• Task to carry out
The data below should be copied out exactly, with its pictures omitted.

==== Raw data

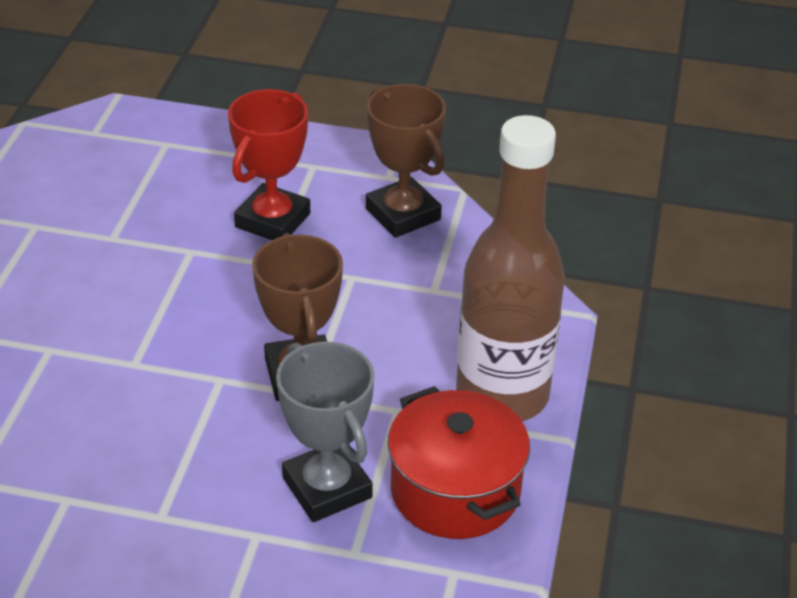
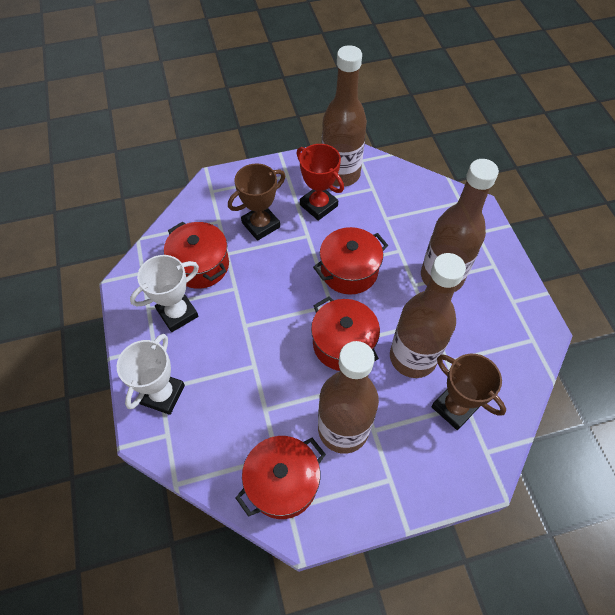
brown bottle: 1 -> 4
grey trophy: 1 -> 0
red pot: 1 -> 4
white trophy: 0 -> 2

========

• Answer area
brown bottle: 1 -> 4
grey trophy: 1 -> 0
red pot: 1 -> 4
white trophy: 0 -> 2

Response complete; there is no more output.